# [Task item]
Leaving every picture out, please return exactly the lines from the top of the material below through the line with "336 115 71)", both included.

START Recorded data

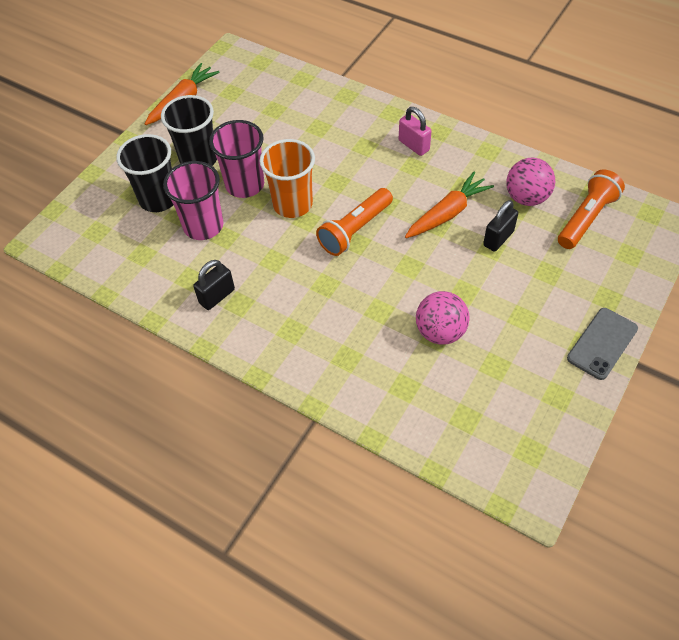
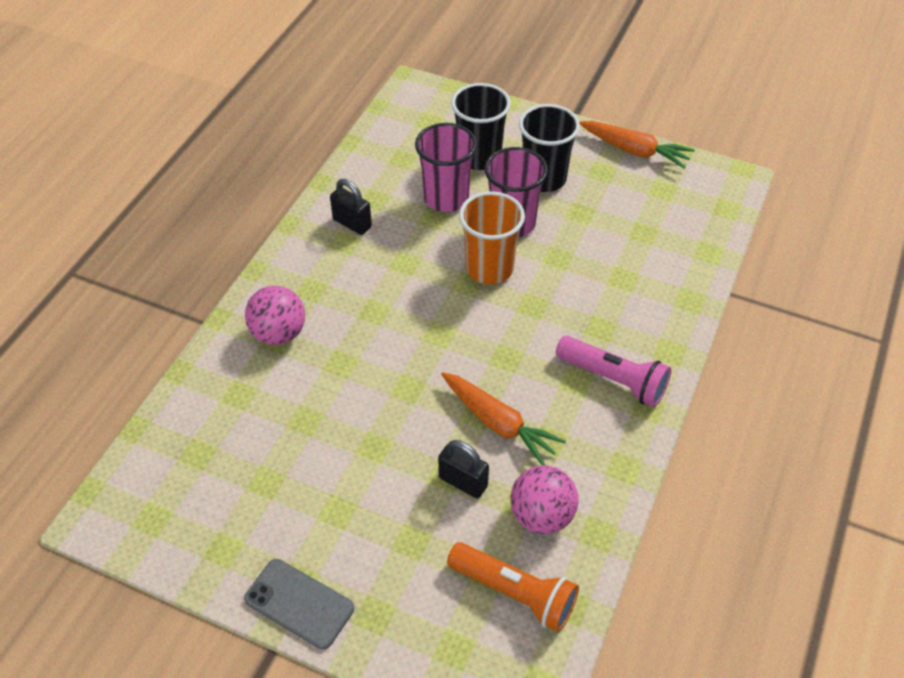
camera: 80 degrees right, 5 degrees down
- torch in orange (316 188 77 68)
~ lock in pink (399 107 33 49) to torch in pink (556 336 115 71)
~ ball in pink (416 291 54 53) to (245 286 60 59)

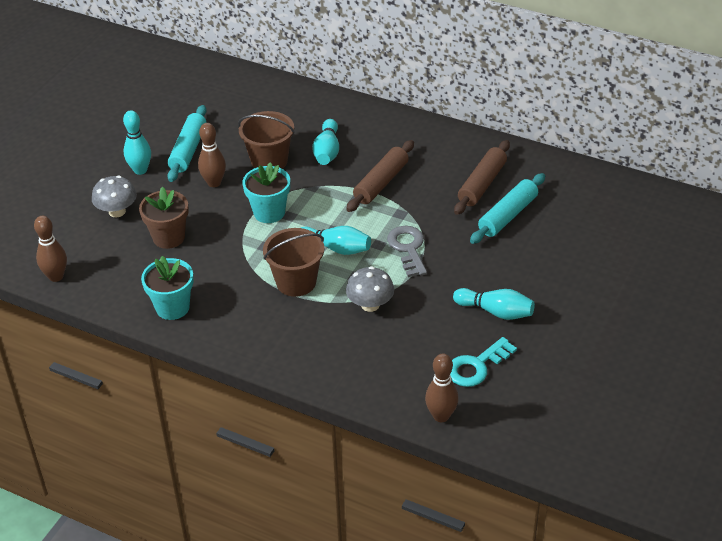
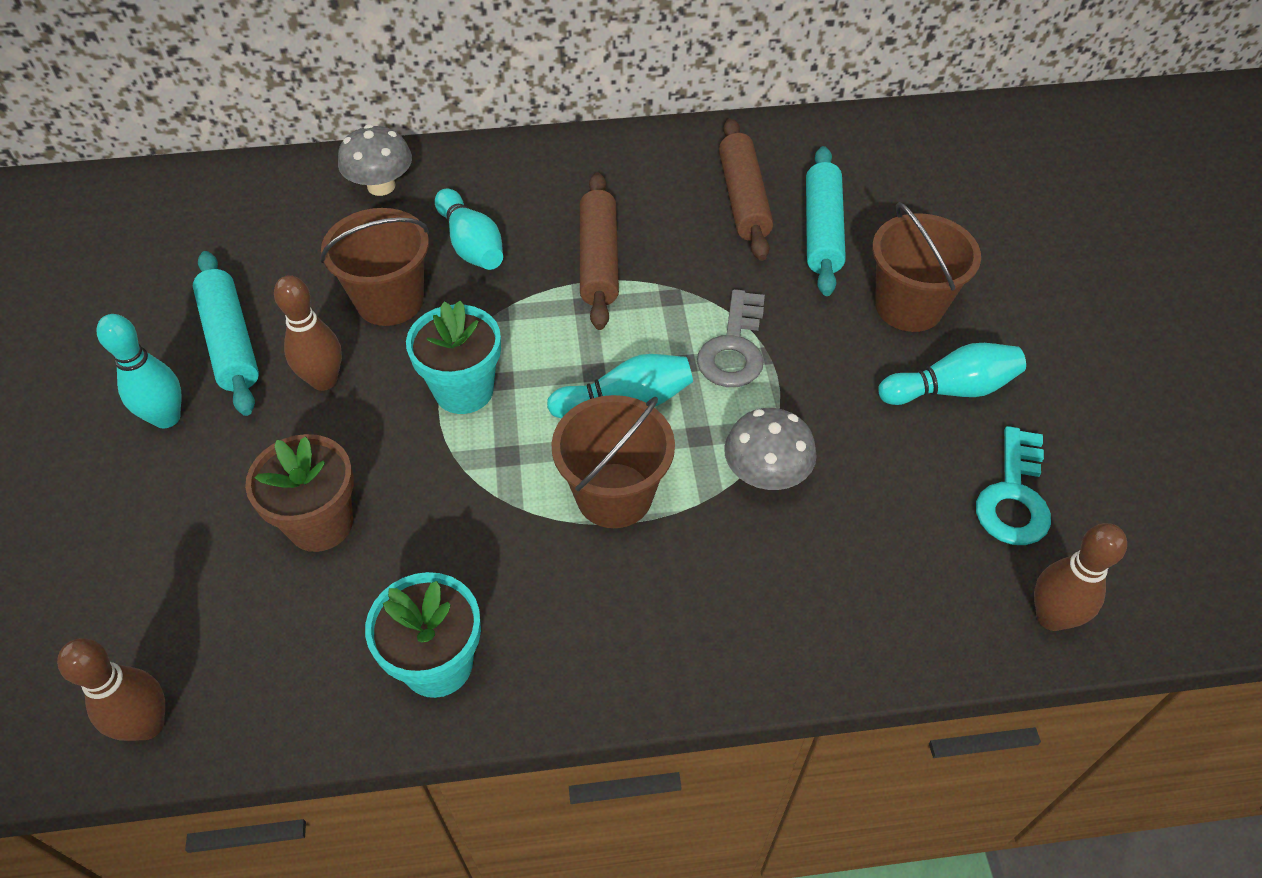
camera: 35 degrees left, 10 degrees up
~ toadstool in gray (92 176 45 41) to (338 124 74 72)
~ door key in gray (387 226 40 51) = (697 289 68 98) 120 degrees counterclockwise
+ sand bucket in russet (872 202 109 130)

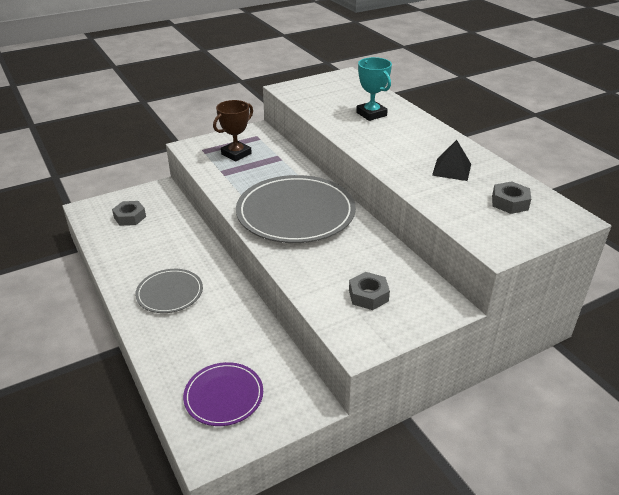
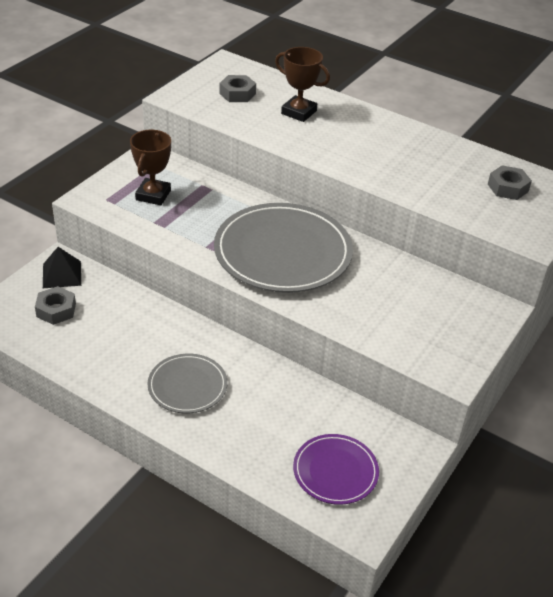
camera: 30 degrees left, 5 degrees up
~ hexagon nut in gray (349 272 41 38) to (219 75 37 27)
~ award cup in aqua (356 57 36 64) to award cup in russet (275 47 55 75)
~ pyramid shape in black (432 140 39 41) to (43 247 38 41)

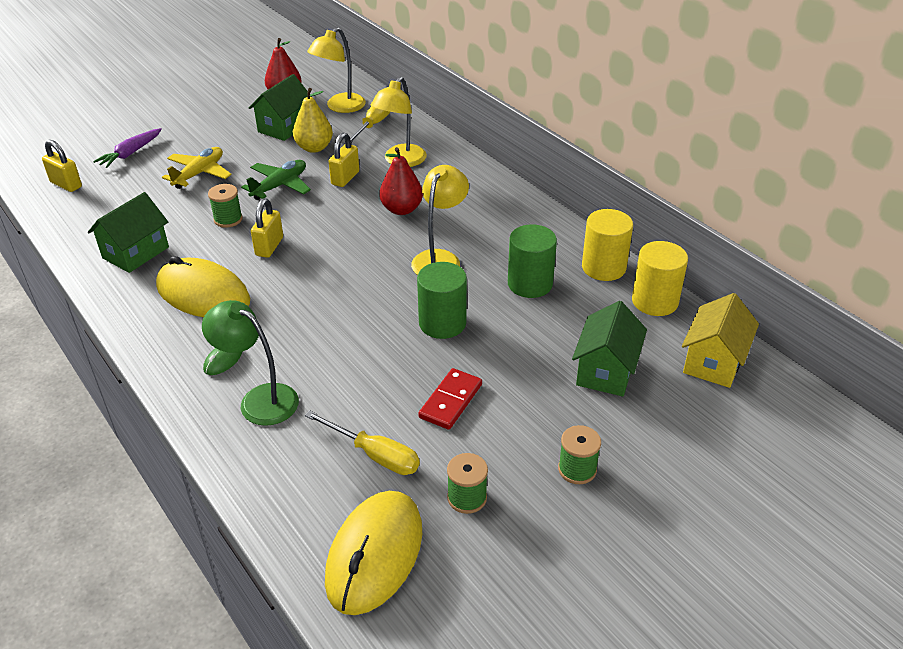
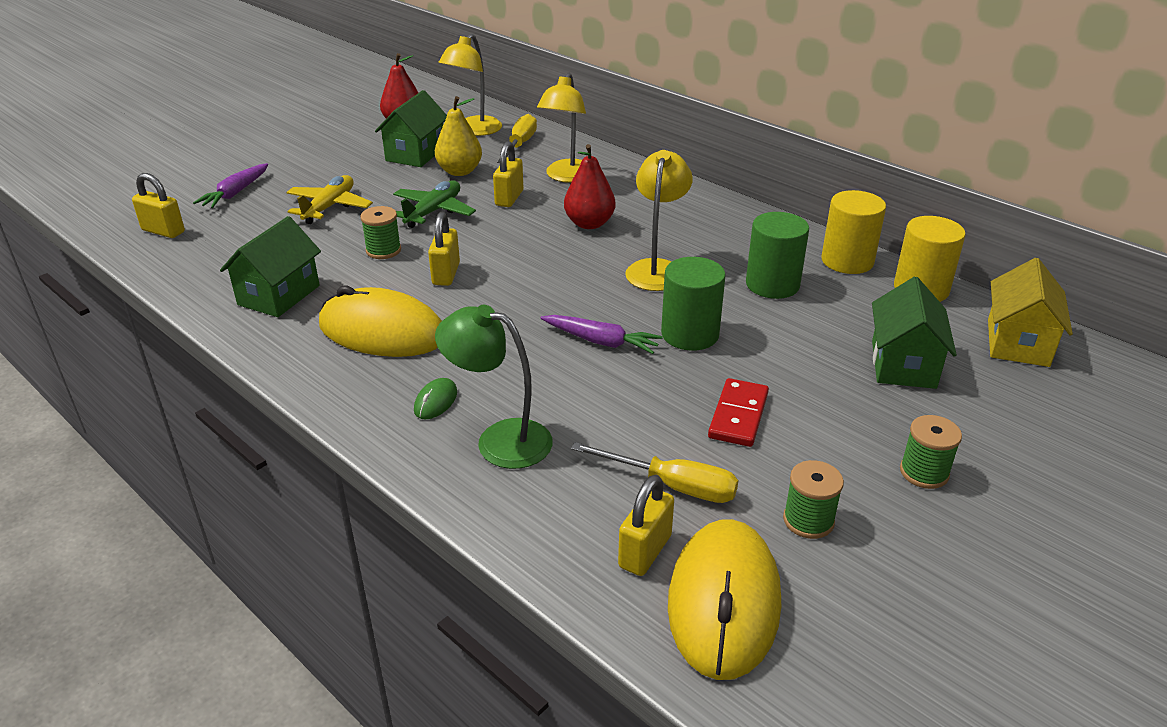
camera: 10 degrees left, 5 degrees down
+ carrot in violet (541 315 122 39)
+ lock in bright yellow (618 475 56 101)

END Recorded data

# [Output below]
camera: 80 degrees right, 5 degrees down
- torch in orange (316 188 77 68)
~ lock in pink (399 107 33 49) to torch in pink (556 336 115 71)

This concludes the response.